- Given information
----
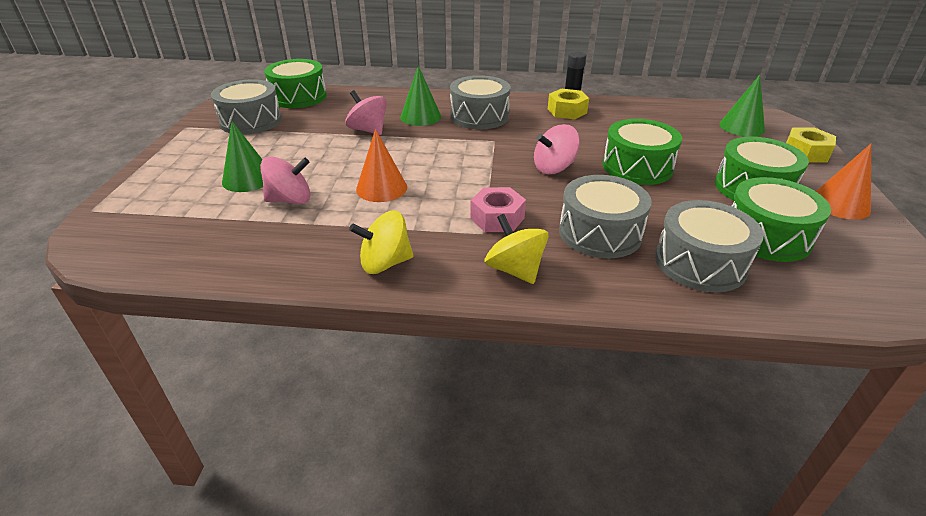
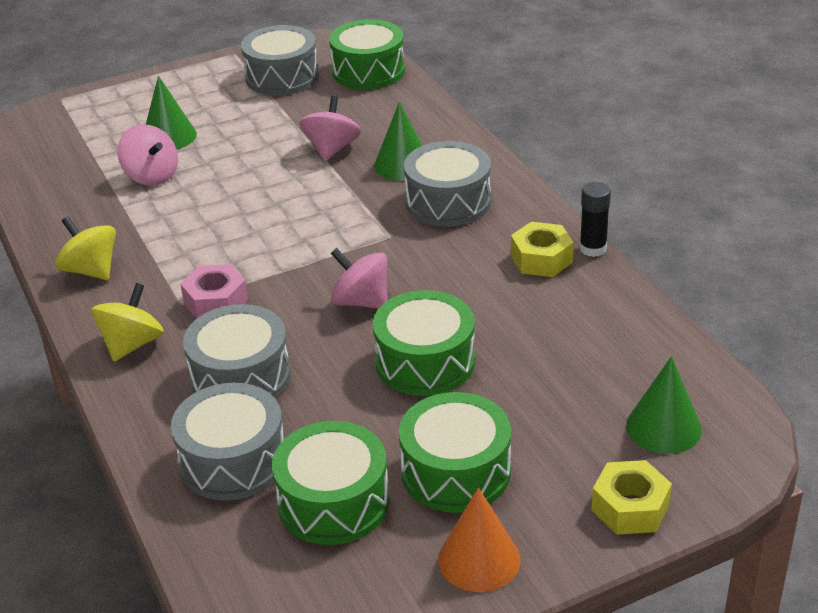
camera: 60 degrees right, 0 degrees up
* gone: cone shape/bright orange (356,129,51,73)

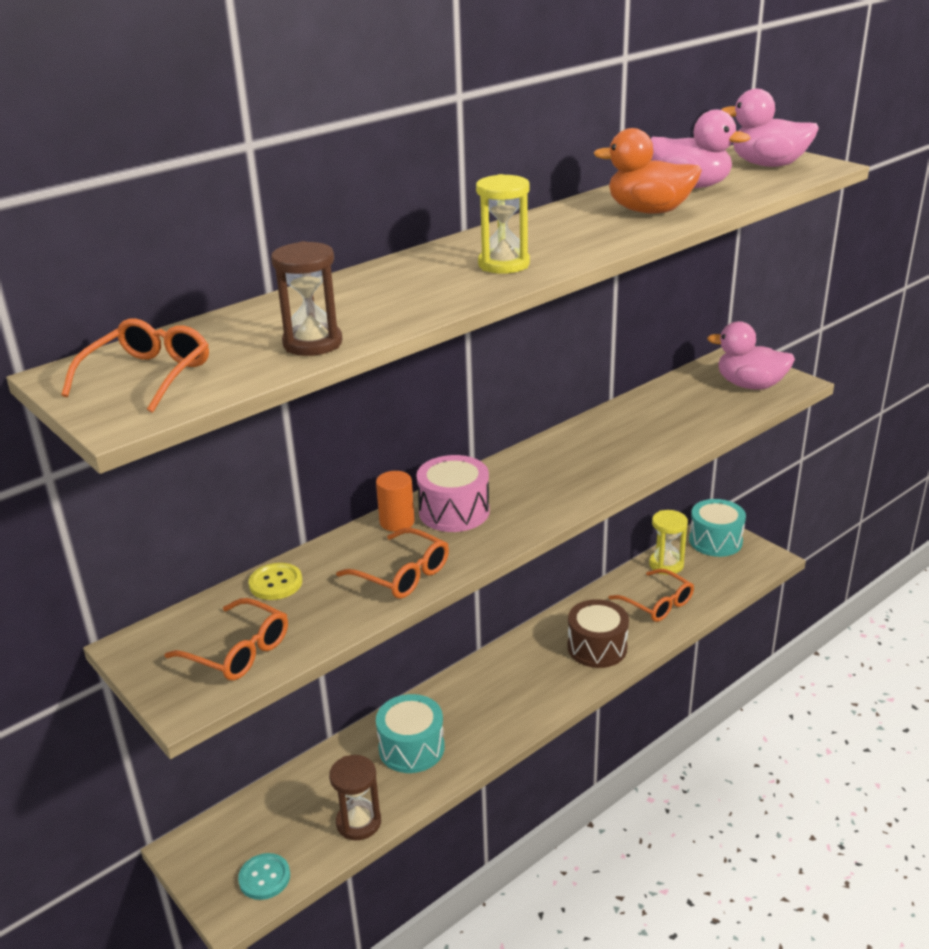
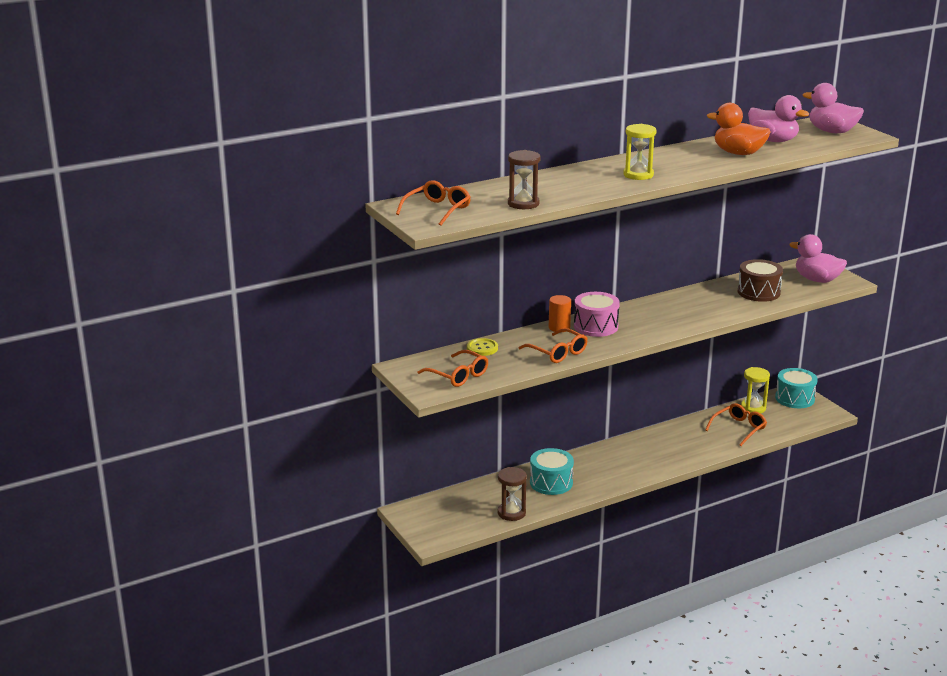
camera: 10 degrees right, 5 degrees down
* gone: sewing button/teal (238,853,52,47)
* shifted: snare drum/russet (568,599,61,69) to (738,259,45,43)
* rotated: glasses/bright orange (609,569,85,53) = (705,403,62,43) 105 degrees counterclockwise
----
- Task description
Leaving every picture out, output the data exactly as it stands.

- Problem solution
camera: 60 degrees right, 0 degrees up
* gone: cone shape/bright orange (356,129,51,73)

camera: 10 degrees right, 5 degrees down
* gone: sewing button/teal (238,853,52,47)
* shifted: snare drum/russet (568,599,61,69) to (738,259,45,43)
* rotated: glasses/bright orange (609,569,85,53) = (705,403,62,43) 105 degrees counterclockwise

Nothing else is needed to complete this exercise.